Each entry below is to be transcribed exactly; pictures are not copied.

:: THE INPUT

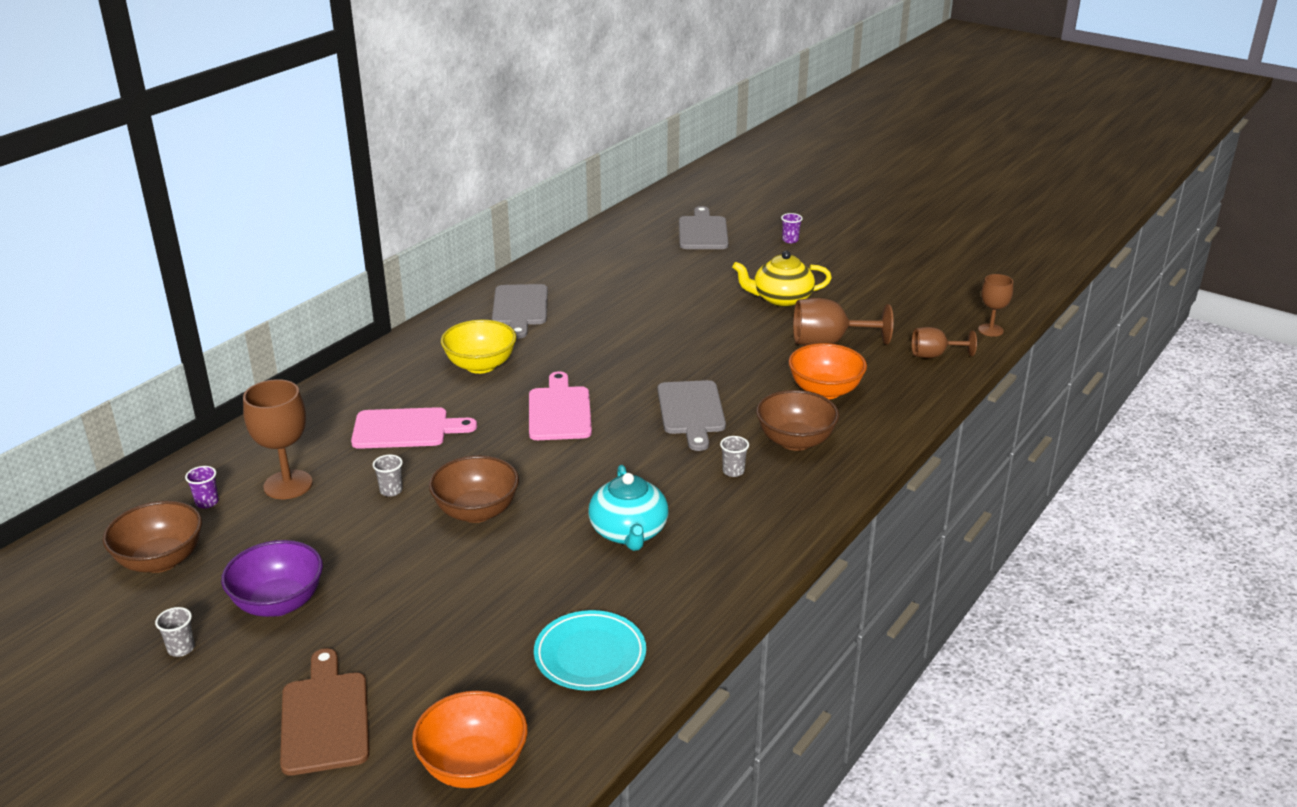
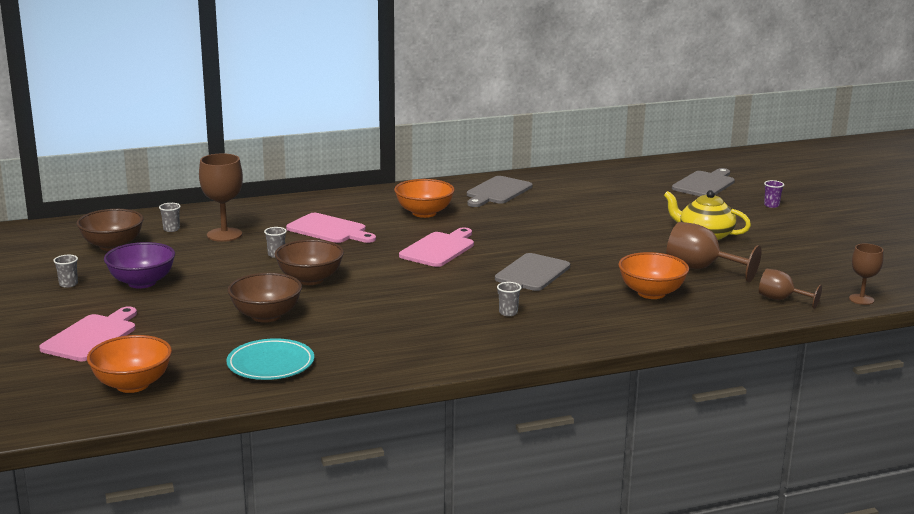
camera: 35 degrees right, 10 degrees down
(207, 502) = (171, 229): purple cup -> grey cup
(325, 717) = (92, 336): brown cutting board -> pink cutting board
(480, 365) = (424, 213): yellow bowl -> orange bowl
(628, 532) = (387, 319): turquoise teapot -> none
(795, 441) = (581, 312): brown bowl -> brown bowl (266, 316)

::::

PROBLEM SOLUTION
camera: 35 degrees right, 10 degrees down
(207, 502) = (171, 229): purple cup -> grey cup
(325, 717) = (92, 336): brown cutting board -> pink cutting board
(480, 365) = (424, 213): yellow bowl -> orange bowl
(628, 532) = (387, 319): turquoise teapot -> none
(795, 441) = (581, 312): brown bowl -> brown bowl (266, 316)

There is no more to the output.